━━━━━ Exercise data ━━━━━

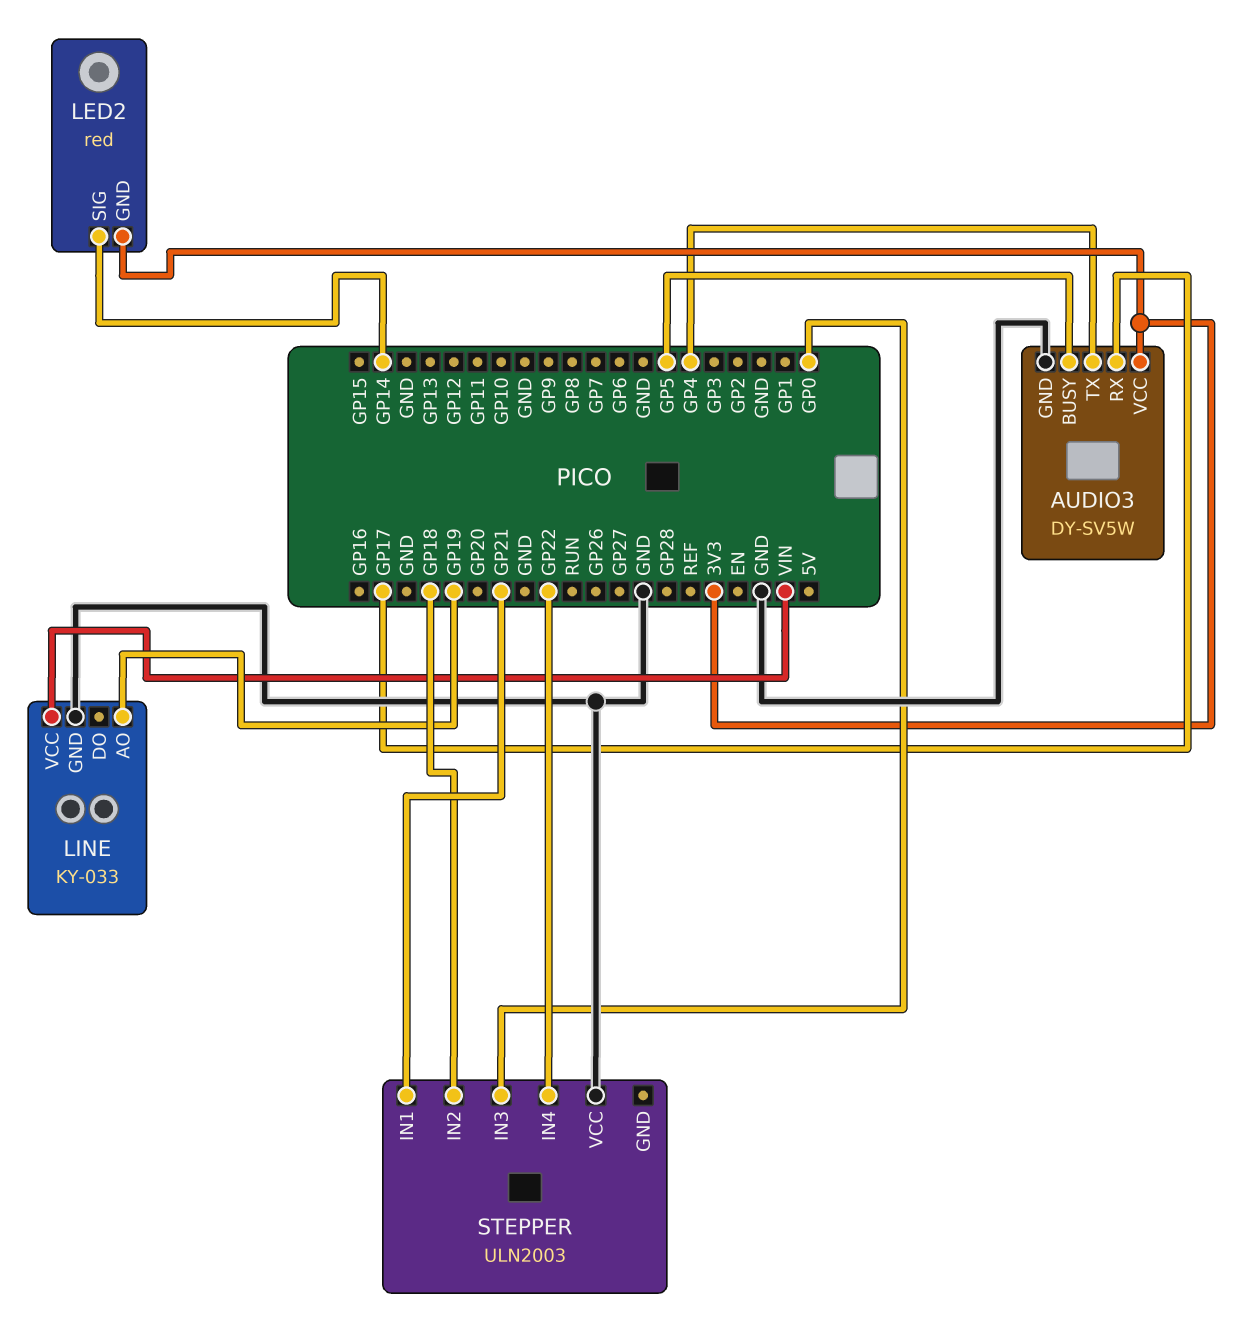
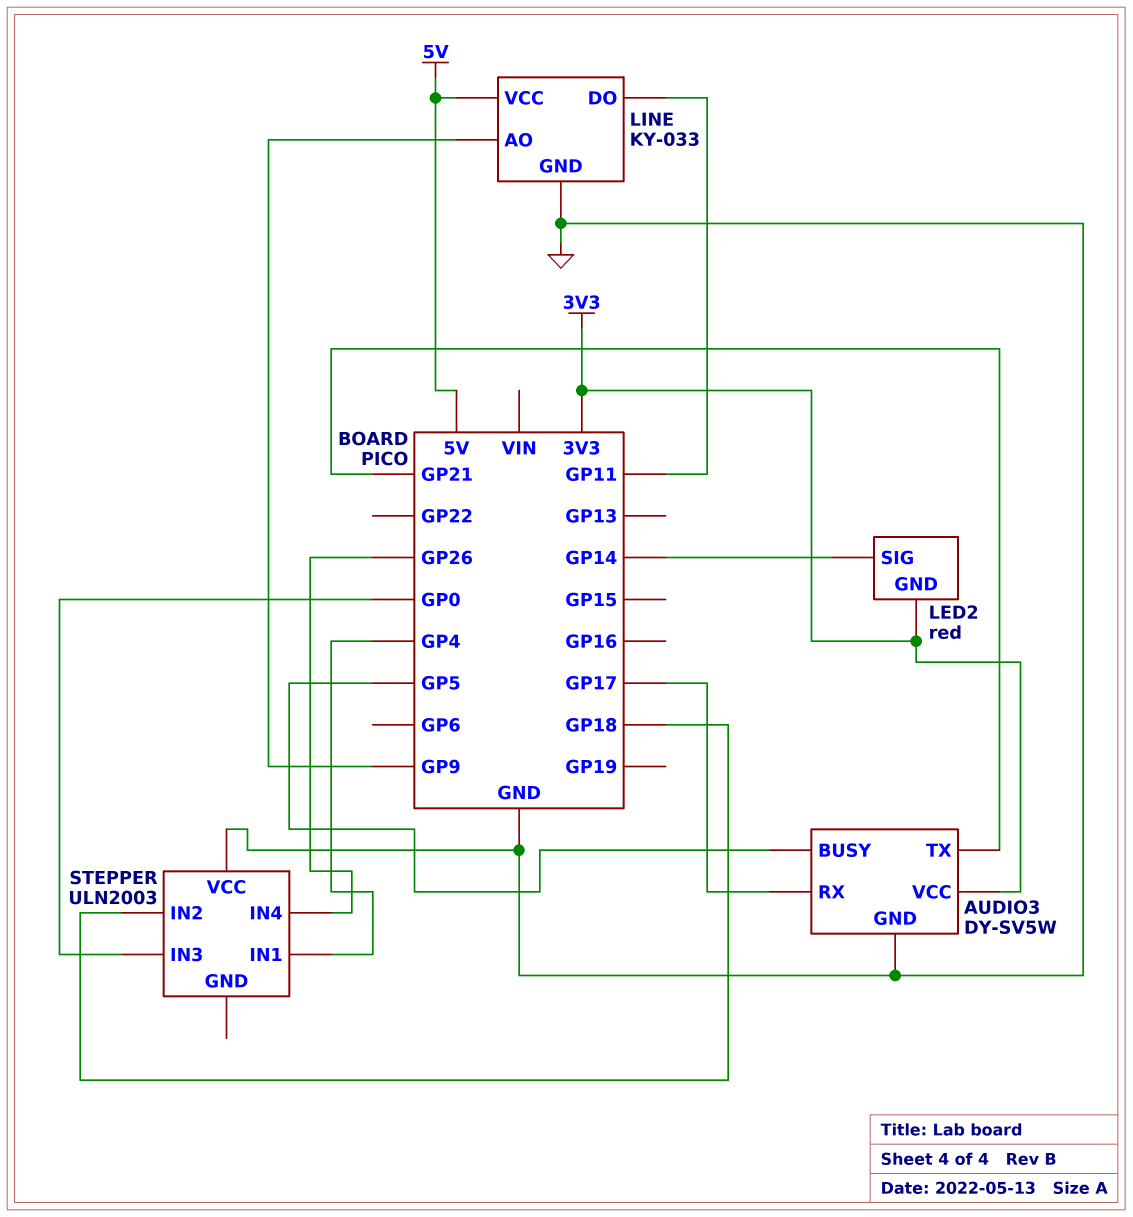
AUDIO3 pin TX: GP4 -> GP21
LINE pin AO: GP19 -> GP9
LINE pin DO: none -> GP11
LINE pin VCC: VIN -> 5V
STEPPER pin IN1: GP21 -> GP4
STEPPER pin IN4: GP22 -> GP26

━━━━━

Work task:
Leaving aside the images, write out every entry above exactly.

Reply:
AUDIO3 pin TX: GP4 -> GP21
LINE pin AO: GP19 -> GP9
LINE pin DO: none -> GP11
LINE pin VCC: VIN -> 5V
STEPPER pin IN1: GP21 -> GP4
STEPPER pin IN4: GP22 -> GP26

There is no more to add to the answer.